[Items listed in a dataset]
_ _ _

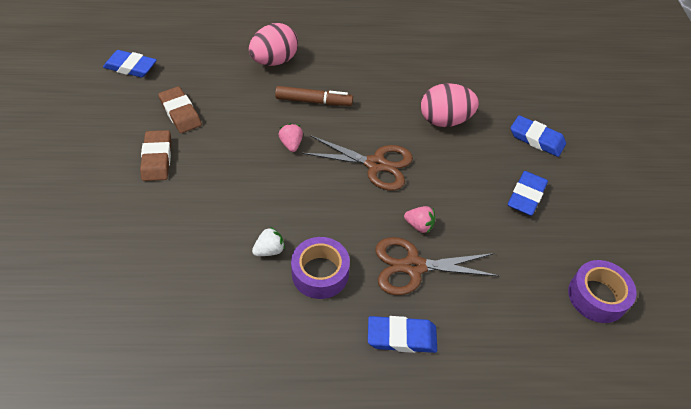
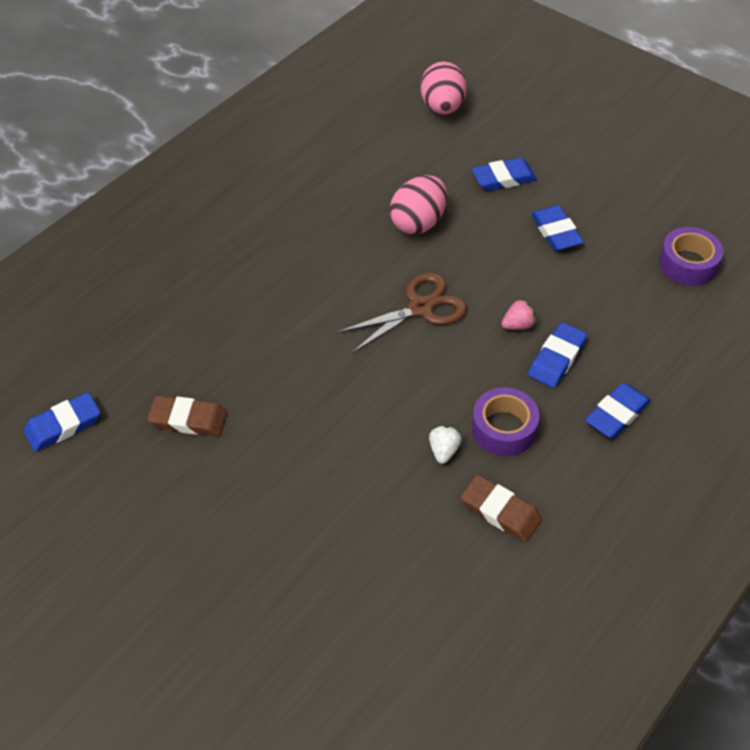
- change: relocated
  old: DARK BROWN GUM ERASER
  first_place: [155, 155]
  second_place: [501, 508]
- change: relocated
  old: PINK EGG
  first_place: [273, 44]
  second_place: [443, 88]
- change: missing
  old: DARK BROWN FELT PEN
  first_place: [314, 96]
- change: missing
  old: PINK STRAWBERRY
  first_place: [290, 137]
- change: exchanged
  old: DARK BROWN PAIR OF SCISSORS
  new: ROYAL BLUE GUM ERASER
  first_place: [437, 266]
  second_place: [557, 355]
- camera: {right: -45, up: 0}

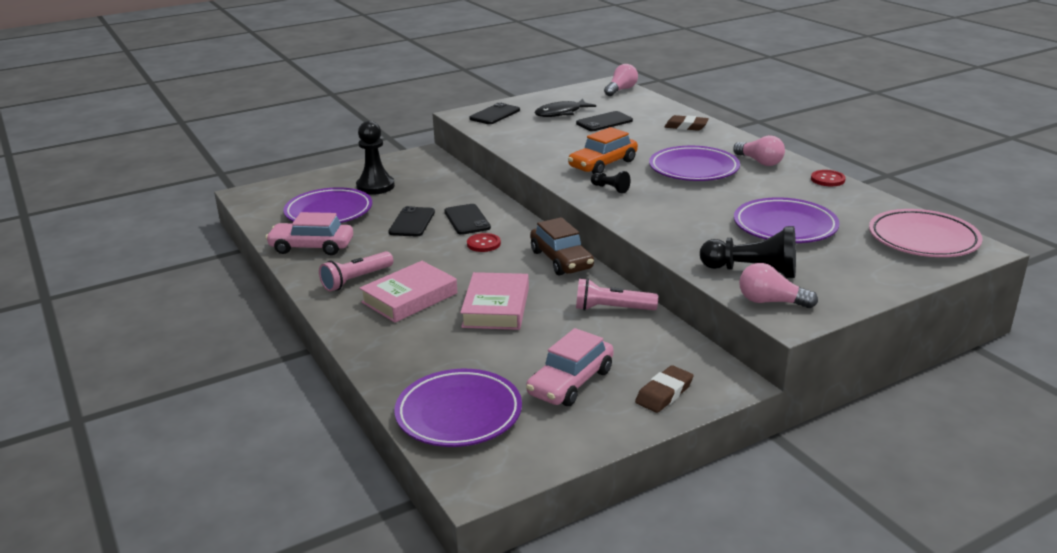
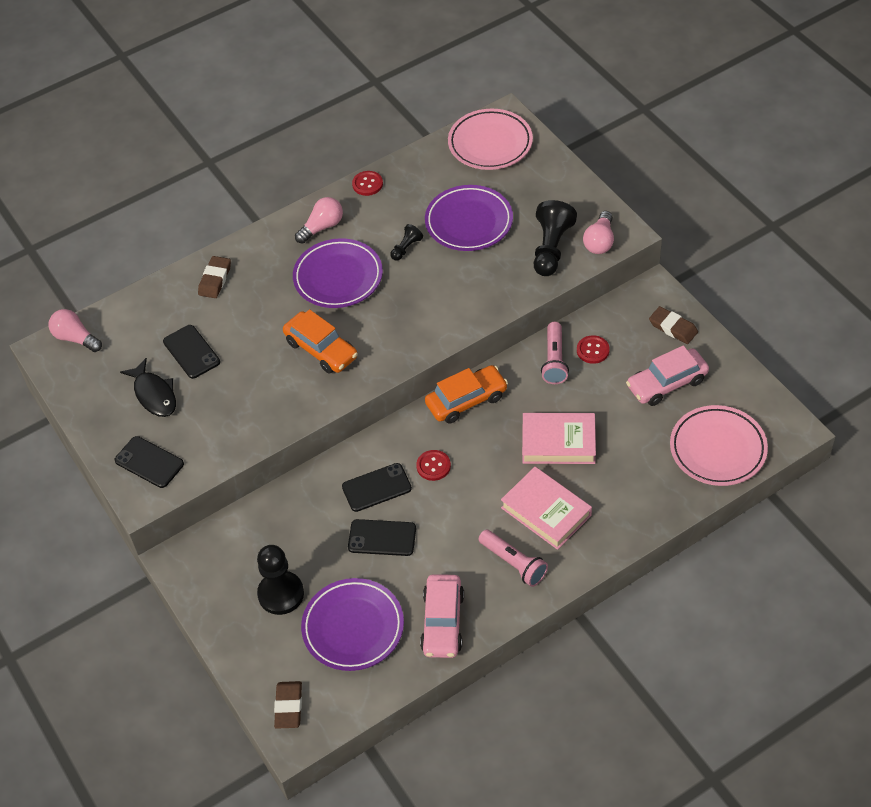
- change: colour
  old: ROYAL PURPLE DINNER PLATE
  new: PINK DINNER PLATE
  first_place: [458, 408]
  second_place: [719, 445]
- change: spun
  old: PINK TOY CAR
  first_place: [570, 367]
  second_place: [667, 375]
  degrees: 120
- change: colour
  old: DARK BROWN TOY CAR
  new: ORANGE TOY CAR
  first_place: [562, 246]
  second_place: [466, 394]
- change: relocated
  old: JET-BLACK PAWN
  first_place: [610, 182]
  second_place: [406, 242]
- change: appeared
  new: DARK BROWN GUM ERASER
  second_place: [288, 705]
- change: appeared
  new: RED BUTTON
  second_place: [593, 349]
- camera: {right: -90, up: 25}

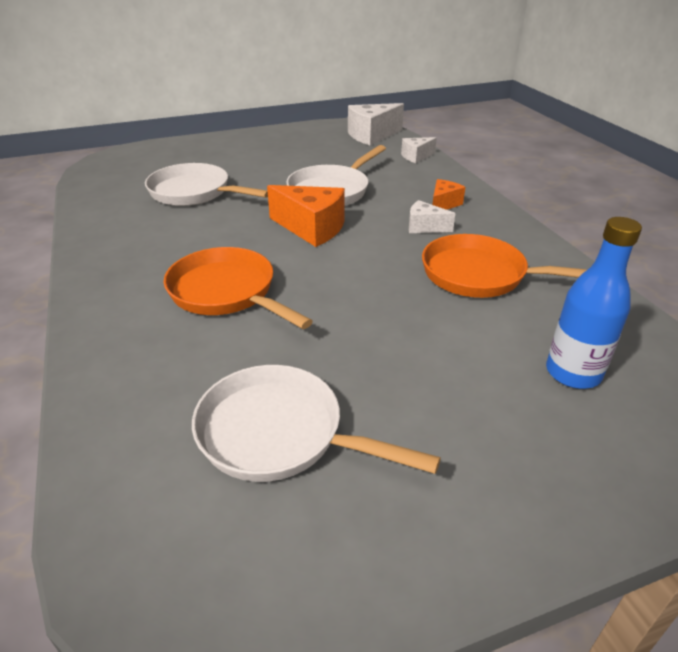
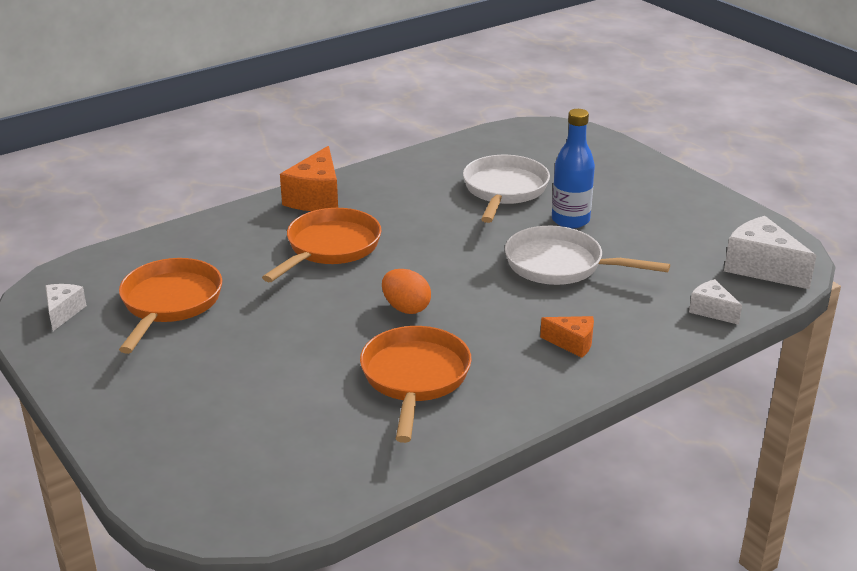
- change: colour
  old: SNOW-WHITE FRYING PAN
  new: ORANGE FRYING PAN
  first_place: [316, 423]
  second_place: [170, 306]
- change: relocated
  old: ORANGE CHEESE WEDGE
  first_place: [306, 216]
  second_place: [309, 178]
- change: relocated
  old: SNOW-WHITE CHEESE WEDGE
  first_place: [432, 216]
  second_place: [66, 307]
- change: relocated
  old: ROYAL BLUE FLASK
  first_place: [594, 303]
  second_place: [573, 168]
- change: appeared
  new: ORANGE EGG
  second_place: [406, 291]
- camera: {right: 75, up: -5}

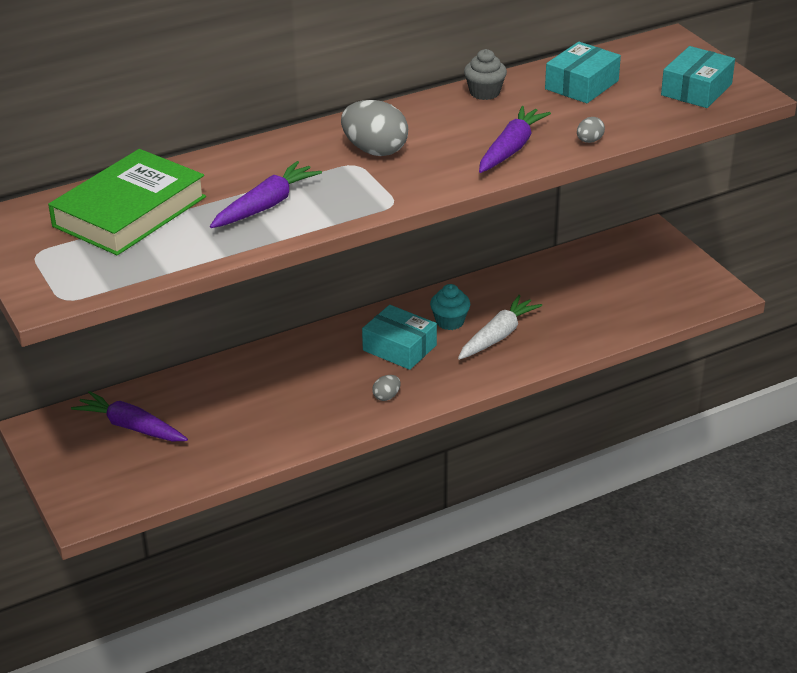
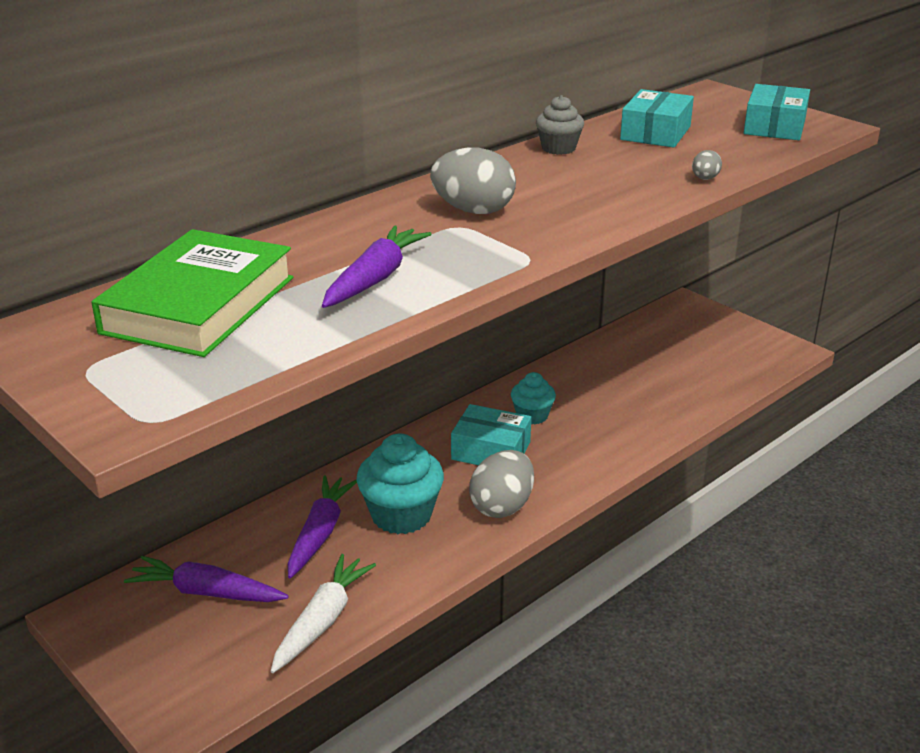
- change: size
  old: ASH-GREY EGG
  first_place: [386, 388]
  second_place: [501, 484]
  factor: 2.11
- change: relocated
  old: SNOW-WHITE ROOT VEGETABLE
  first_place: [500, 327]
  second_place: [323, 613]
- change: relocated
  old: ROYAL PURPLE ROOT VEGETABLE
  first_place: [515, 139]
  second_place: [322, 527]
- change: appeared
  new: TURQUOISE FAIRY CAKE
  second_place: [400, 484]
- camera: {right: -15, up: -5}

_ _ _

• _Required work_
Print every entry word for word; omit the pictures.

• _Output of the exercise_
- change: relocated
  old: DARK BROWN GUM ERASER
  first_place: [155, 155]
  second_place: [501, 508]
- change: relocated
  old: PINK EGG
  first_place: [273, 44]
  second_place: [443, 88]
- change: missing
  old: DARK BROWN FELT PEN
  first_place: [314, 96]
- change: missing
  old: PINK STRAWBERRY
  first_place: [290, 137]
- change: exchanged
  old: DARK BROWN PAIR OF SCISSORS
  new: ROYAL BLUE GUM ERASER
  first_place: [437, 266]
  second_place: [557, 355]
- camera: {right: -45, up: 0}

- change: colour
  old: ROYAL PURPLE DINNER PLATE
  new: PINK DINNER PLATE
  first_place: [458, 408]
  second_place: [719, 445]
- change: spun
  old: PINK TOY CAR
  first_place: [570, 367]
  second_place: [667, 375]
  degrees: 120
- change: colour
  old: DARK BROWN TOY CAR
  new: ORANGE TOY CAR
  first_place: [562, 246]
  second_place: [466, 394]
- change: relocated
  old: JET-BLACK PAWN
  first_place: [610, 182]
  second_place: [406, 242]
- change: appeared
  new: DARK BROWN GUM ERASER
  second_place: [288, 705]
- change: appeared
  new: RED BUTTON
  second_place: [593, 349]
- camera: {right: -90, up: 25}

- change: colour
  old: SNOW-WHITE FRYING PAN
  new: ORANGE FRYING PAN
  first_place: [316, 423]
  second_place: [170, 306]
- change: relocated
  old: ORANGE CHEESE WEDGE
  first_place: [306, 216]
  second_place: [309, 178]
- change: relocated
  old: SNOW-WHITE CHEESE WEDGE
  first_place: [432, 216]
  second_place: [66, 307]
- change: relocated
  old: ROYAL BLUE FLASK
  first_place: [594, 303]
  second_place: [573, 168]
- change: appeared
  new: ORANGE EGG
  second_place: [406, 291]
- camera: {right: 75, up: -5}

- change: size
  old: ASH-GREY EGG
  first_place: [386, 388]
  second_place: [501, 484]
  factor: 2.11
- change: relocated
  old: SNOW-WHITE ROOT VEGETABLE
  first_place: [500, 327]
  second_place: [323, 613]
- change: relocated
  old: ROYAL PURPLE ROOT VEGETABLE
  first_place: [515, 139]
  second_place: [322, 527]
- change: appeared
  new: TURQUOISE FAIRY CAKE
  second_place: [400, 484]
- camera: {right: -15, up: -5}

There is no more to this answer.